What you will do:
Keep only the lines that hold the string "none", filtering out the rest of the entries below.

Start of Exercise inputs

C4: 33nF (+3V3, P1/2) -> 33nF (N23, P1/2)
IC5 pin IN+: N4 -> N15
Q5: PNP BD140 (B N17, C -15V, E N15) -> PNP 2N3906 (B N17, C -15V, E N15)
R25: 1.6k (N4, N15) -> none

End of Exercise inputs
Start of Exercise inputs

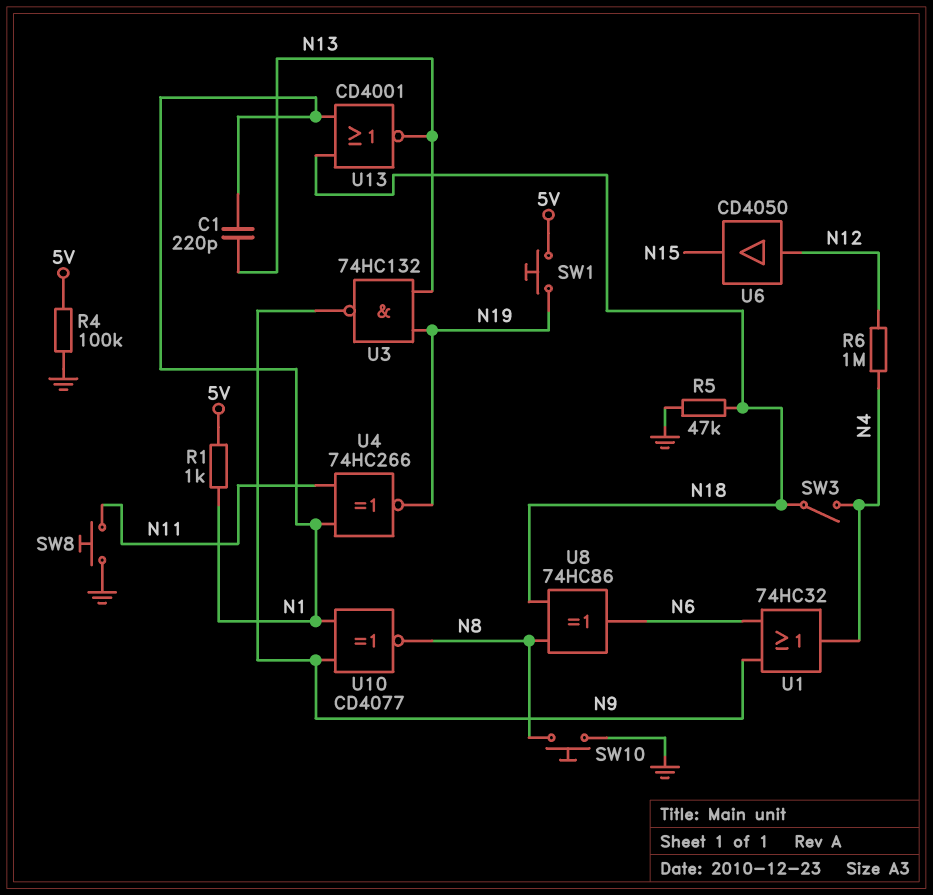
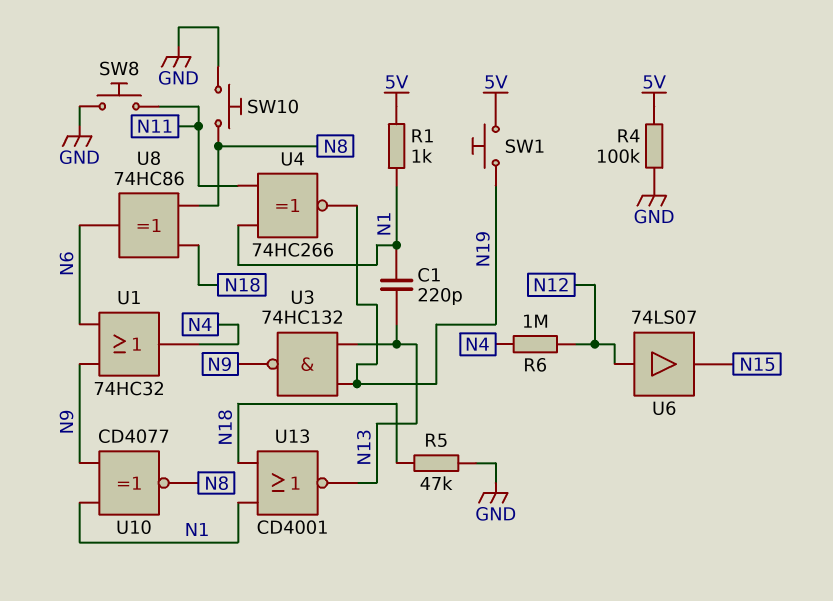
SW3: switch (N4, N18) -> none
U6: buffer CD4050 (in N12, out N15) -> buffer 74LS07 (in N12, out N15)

End of Exercise inputs

Solution below:
R25: 1.6k (N4, N15) -> none
SW3: switch (N4, N18) -> none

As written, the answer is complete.